▶ **What is needed**: Retype the whole listing, please, keeping every line exact and dropping the pictures.

###

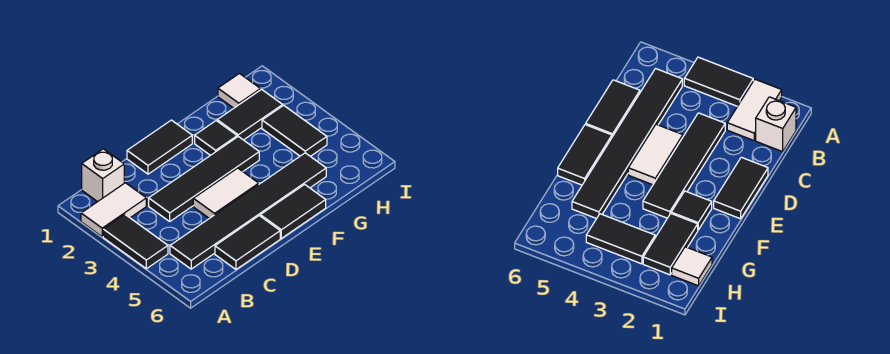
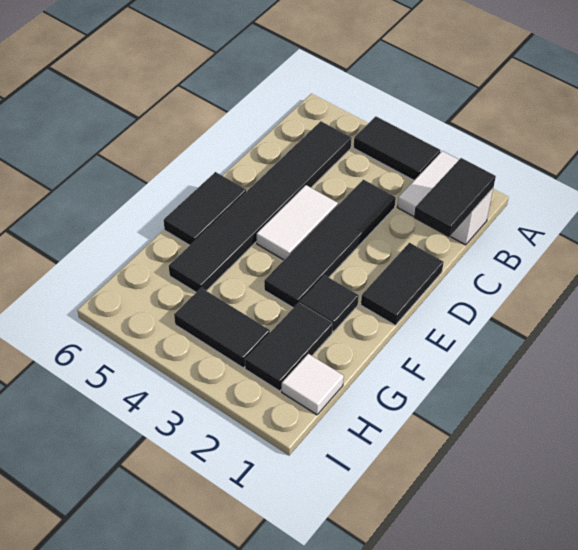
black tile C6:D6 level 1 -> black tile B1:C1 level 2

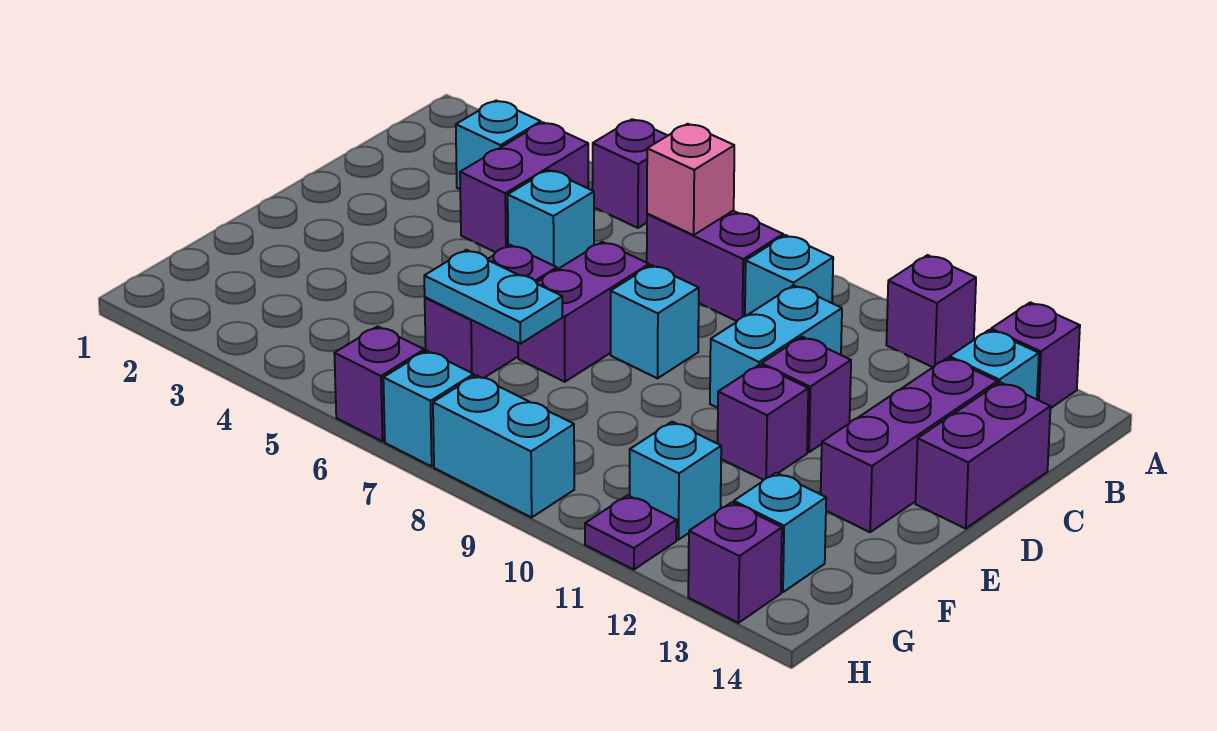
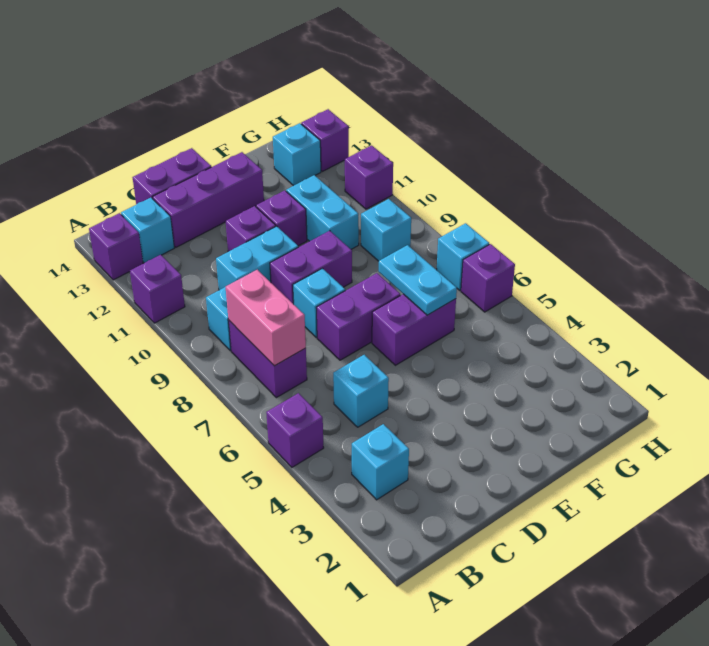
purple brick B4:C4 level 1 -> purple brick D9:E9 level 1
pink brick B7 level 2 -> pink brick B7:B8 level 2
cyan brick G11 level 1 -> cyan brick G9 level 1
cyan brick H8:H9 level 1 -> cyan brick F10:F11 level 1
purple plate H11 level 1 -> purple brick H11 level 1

###

▶ **The answer**:
black tile C6:D6 level 1 -> black tile B1:C1 level 2

purple brick B4:C4 level 1 -> purple brick D9:E9 level 1
pink brick B7 level 2 -> pink brick B7:B8 level 2
cyan brick G11 level 1 -> cyan brick G9 level 1
cyan brick H8:H9 level 1 -> cyan brick F10:F11 level 1
purple plate H11 level 1 -> purple brick H11 level 1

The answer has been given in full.